[REQUIREMENT] A single number is wanted: how many lines of the data include the string "turquoise".

[Object tracking records]
Segment Open
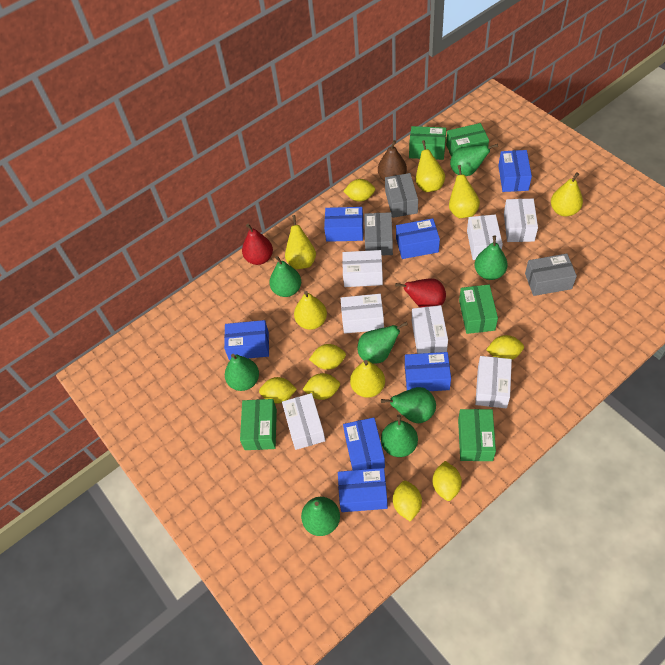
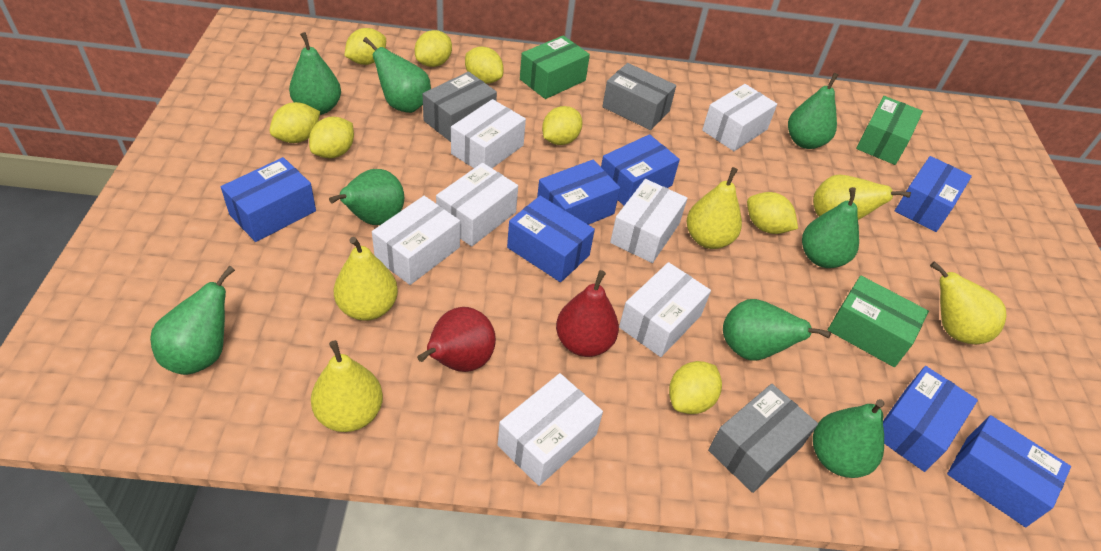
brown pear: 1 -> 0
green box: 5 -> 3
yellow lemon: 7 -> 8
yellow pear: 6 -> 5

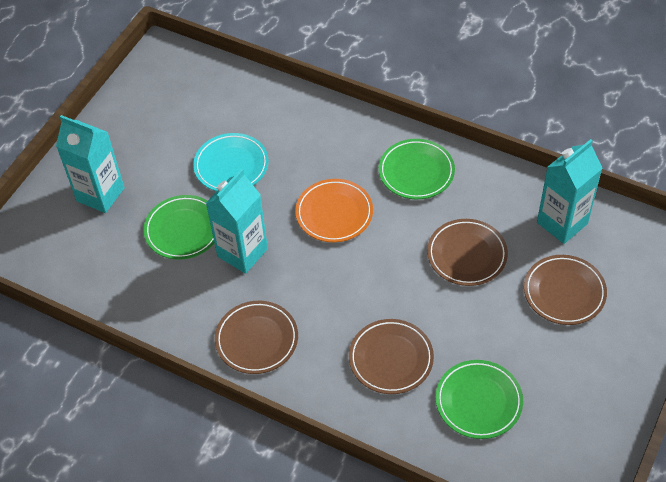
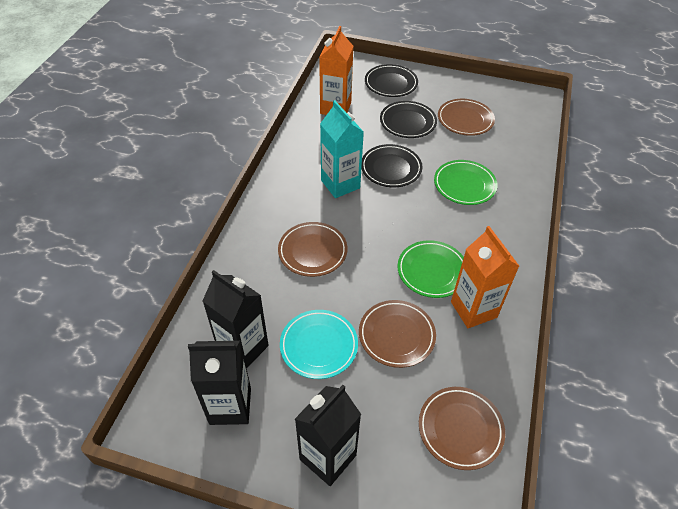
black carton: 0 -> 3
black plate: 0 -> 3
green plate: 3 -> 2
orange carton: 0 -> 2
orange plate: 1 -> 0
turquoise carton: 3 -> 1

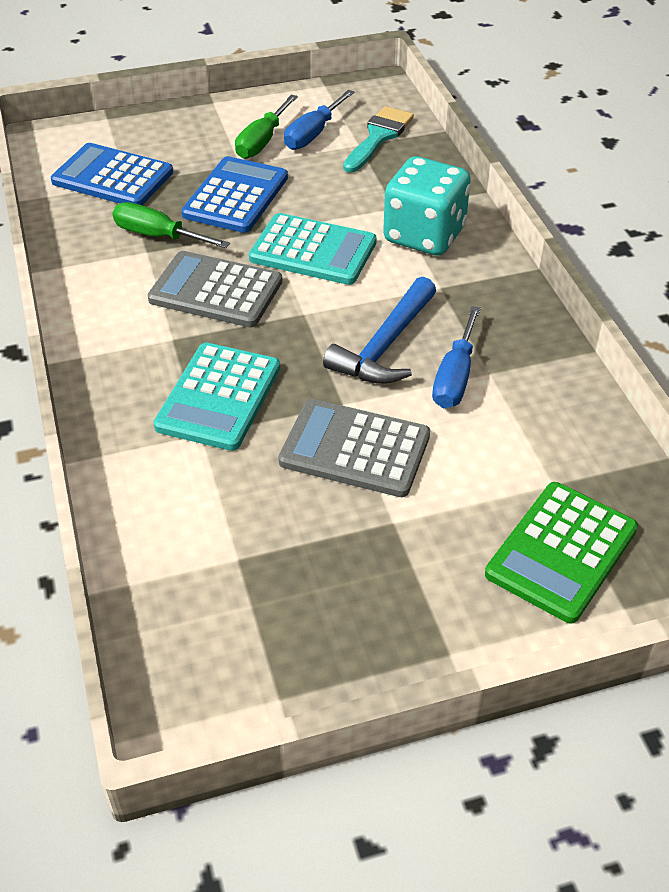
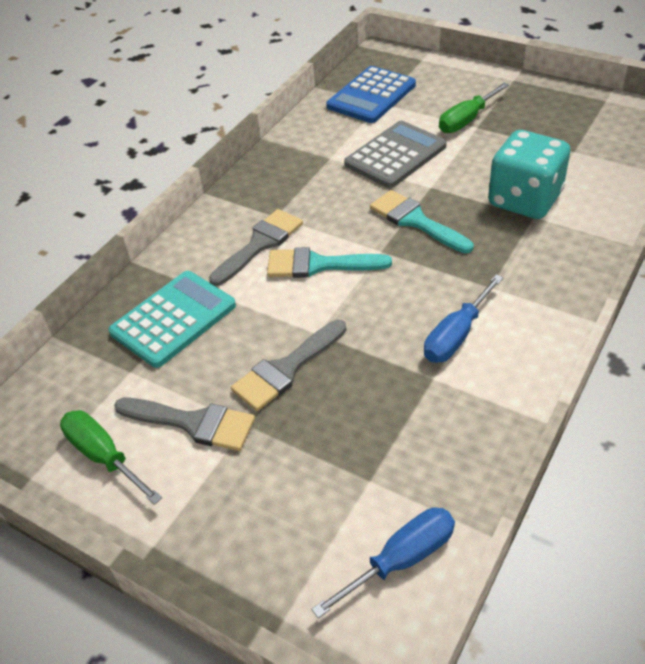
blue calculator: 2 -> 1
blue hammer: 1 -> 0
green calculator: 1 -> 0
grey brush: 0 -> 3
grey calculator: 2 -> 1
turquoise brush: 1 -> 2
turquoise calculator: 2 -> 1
Segment Closed
Segment Open
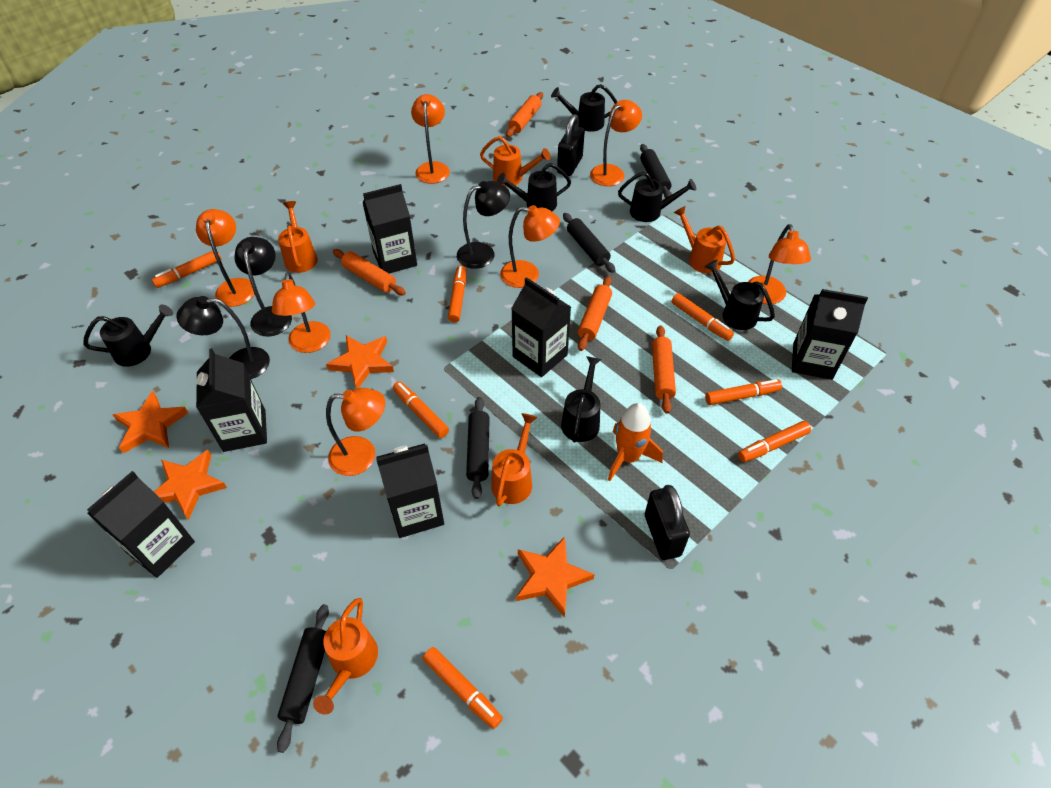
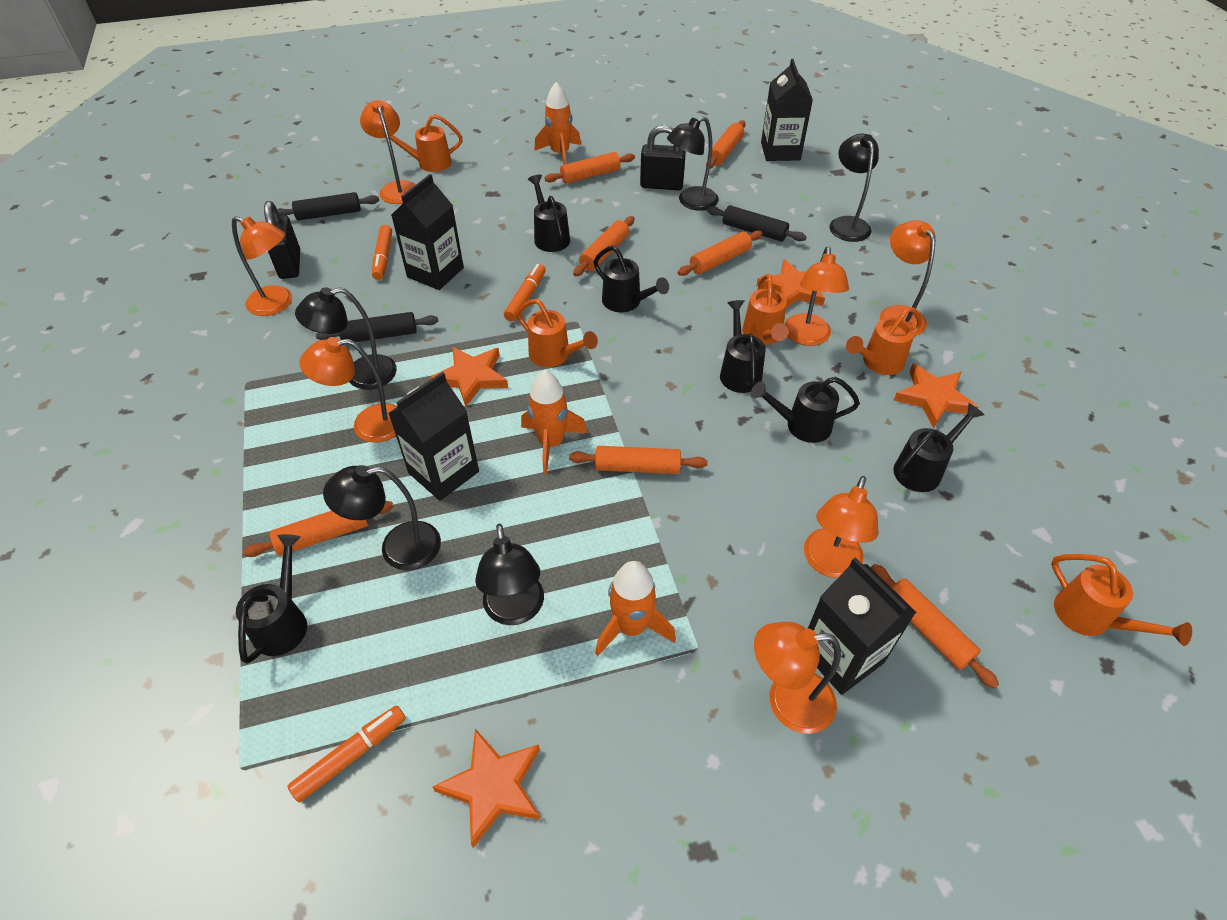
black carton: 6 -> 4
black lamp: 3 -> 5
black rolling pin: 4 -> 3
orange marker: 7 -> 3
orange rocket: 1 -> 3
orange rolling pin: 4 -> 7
Segment Closed
[WRITTEN REPLY] 3